• _INSTRUCTIONS FOR THE TASK_: Write out, unaltered, each line from the top of the records below down to the line where "Someone repainted the linijka" appears, that line included.

BEGIN STORED DATA

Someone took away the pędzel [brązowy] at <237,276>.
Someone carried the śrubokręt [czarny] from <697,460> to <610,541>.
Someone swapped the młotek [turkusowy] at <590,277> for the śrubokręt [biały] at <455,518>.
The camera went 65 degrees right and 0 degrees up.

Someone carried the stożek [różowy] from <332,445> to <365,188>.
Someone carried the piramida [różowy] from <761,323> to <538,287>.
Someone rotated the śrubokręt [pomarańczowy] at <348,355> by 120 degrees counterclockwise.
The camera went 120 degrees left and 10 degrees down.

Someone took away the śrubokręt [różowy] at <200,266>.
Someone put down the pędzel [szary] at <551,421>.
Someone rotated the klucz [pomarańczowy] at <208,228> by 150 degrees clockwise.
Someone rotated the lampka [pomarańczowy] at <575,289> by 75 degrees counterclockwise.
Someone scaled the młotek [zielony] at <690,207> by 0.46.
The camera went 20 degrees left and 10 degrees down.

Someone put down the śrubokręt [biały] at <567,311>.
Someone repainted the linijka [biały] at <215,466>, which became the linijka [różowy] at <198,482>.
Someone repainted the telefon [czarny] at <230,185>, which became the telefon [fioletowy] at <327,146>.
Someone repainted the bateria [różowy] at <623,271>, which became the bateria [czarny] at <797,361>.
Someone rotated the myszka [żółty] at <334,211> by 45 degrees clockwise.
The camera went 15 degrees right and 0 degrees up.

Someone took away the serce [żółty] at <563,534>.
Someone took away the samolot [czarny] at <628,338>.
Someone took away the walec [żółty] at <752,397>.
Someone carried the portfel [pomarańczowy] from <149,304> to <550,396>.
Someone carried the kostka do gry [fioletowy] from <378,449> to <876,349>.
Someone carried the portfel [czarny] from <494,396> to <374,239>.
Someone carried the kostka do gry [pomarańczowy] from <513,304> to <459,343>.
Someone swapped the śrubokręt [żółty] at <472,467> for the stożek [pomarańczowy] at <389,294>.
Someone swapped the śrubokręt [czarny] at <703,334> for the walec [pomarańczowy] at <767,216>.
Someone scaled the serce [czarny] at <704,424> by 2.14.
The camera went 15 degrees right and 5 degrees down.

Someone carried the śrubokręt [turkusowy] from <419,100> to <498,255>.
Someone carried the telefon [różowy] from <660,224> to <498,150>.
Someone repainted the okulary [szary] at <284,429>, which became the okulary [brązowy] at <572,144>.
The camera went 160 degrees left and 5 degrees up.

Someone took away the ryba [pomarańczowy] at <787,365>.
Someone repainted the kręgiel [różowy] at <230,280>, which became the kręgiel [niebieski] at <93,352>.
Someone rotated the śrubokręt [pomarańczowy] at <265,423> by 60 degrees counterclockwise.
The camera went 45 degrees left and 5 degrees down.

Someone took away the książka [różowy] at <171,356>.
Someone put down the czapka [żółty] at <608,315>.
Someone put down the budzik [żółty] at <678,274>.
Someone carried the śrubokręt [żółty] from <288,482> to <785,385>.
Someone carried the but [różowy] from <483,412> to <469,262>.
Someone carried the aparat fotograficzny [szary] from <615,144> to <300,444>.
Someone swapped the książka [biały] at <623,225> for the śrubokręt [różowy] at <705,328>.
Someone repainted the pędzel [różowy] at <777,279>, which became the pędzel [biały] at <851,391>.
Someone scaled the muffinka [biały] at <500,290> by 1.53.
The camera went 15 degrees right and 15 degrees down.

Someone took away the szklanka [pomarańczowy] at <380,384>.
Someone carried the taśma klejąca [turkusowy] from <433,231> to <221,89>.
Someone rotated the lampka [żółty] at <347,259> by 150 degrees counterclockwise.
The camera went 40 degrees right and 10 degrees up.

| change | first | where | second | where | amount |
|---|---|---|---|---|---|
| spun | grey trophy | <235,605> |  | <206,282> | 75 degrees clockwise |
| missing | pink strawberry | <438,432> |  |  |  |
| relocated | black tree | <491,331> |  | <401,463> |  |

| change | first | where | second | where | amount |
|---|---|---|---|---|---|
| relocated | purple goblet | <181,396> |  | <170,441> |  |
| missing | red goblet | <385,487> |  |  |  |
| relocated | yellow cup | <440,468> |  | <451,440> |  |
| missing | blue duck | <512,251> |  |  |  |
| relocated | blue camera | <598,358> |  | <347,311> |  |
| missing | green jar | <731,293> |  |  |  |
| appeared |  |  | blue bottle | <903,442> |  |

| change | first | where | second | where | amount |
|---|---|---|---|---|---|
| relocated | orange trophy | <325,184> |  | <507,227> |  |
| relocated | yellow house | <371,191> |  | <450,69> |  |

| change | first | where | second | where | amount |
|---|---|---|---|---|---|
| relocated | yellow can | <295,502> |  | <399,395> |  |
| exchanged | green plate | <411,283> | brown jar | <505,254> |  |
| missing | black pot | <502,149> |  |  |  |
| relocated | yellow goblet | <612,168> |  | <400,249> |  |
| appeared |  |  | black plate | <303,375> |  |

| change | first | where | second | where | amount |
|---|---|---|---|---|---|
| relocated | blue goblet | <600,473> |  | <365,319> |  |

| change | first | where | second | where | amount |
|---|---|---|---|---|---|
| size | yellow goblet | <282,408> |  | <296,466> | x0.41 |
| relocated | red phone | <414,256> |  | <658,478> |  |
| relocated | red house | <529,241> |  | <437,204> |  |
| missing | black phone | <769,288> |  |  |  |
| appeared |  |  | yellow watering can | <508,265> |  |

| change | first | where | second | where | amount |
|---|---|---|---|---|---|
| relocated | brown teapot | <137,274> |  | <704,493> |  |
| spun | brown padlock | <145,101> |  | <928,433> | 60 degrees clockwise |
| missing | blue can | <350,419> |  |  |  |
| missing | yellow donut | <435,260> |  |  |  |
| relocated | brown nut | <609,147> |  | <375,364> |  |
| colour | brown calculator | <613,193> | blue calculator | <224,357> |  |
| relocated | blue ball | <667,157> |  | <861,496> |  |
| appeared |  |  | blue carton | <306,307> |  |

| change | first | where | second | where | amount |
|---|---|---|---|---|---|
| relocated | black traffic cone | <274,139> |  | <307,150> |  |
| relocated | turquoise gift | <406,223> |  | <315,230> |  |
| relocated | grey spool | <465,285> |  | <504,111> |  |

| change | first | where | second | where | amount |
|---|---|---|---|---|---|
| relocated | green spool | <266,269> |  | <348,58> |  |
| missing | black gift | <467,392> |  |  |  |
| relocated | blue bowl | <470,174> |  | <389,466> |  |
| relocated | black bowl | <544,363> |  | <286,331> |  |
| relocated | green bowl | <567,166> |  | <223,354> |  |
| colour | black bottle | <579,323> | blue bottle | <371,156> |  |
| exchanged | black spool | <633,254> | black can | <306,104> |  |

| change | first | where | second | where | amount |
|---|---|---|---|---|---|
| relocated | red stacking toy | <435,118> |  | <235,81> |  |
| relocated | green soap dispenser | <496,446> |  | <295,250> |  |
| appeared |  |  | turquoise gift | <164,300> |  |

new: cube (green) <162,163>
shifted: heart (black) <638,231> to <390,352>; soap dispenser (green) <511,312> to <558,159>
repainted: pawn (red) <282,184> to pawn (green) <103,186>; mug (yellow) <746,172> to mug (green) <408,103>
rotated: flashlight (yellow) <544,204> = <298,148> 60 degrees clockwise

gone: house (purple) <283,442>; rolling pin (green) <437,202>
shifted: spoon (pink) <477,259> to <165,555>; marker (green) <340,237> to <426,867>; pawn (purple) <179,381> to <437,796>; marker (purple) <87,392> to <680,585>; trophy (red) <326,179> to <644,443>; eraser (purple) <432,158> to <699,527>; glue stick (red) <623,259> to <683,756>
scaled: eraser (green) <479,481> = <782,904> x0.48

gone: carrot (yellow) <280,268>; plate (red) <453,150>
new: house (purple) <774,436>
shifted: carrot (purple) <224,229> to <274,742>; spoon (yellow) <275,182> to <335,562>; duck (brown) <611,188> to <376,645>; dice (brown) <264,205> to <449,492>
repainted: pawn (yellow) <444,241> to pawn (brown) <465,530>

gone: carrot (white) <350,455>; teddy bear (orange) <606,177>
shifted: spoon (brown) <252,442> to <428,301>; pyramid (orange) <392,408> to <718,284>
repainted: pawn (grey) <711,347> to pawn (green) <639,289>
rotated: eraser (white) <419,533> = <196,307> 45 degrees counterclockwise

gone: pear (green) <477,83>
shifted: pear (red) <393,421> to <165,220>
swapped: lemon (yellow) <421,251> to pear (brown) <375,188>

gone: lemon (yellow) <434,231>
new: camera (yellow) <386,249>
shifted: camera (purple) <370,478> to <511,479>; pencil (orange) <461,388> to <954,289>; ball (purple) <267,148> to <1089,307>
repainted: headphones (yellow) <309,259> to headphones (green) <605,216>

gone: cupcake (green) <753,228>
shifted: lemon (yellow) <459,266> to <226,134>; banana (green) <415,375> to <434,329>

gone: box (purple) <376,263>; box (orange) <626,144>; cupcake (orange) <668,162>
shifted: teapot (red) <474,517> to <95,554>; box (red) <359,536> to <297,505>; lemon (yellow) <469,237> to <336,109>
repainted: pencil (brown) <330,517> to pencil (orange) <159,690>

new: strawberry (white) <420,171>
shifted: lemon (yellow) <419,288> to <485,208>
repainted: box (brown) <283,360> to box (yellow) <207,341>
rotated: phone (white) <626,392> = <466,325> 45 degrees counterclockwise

END STORED DATA

• _SOLUTION_:
Someone took away the pędzel [brązowy] at <237,276>.
Someone carried the śrubokręt [czarny] from <697,460> to <610,541>.
Someone swapped the młotek [turkusowy] at <590,277> for the śrubokręt [biały] at <455,518>.
The camera went 65 degrees right and 0 degrees up.

Someone carried the stożek [różowy] from <332,445> to <365,188>.
Someone carried the piramida [różowy] from <761,323> to <538,287>.
Someone rotated the śrubokręt [pomarańczowy] at <348,355> by 120 degrees counterclockwise.
The camera went 120 degrees left and 10 degrees down.

Someone took away the śrubokręt [różowy] at <200,266>.
Someone put down the pędzel [szary] at <551,421>.
Someone rotated the klucz [pomarańczowy] at <208,228> by 150 degrees clockwise.
Someone rotated the lampka [pomarańczowy] at <575,289> by 75 degrees counterclockwise.
Someone scaled the młotek [zielony] at <690,207> by 0.46.
The camera went 20 degrees left and 10 degrees down.

Someone put down the śrubokręt [biały] at <567,311>.
Someone repainted the linijka [biały] at <215,466>, which became the linijka [różowy] at <198,482>.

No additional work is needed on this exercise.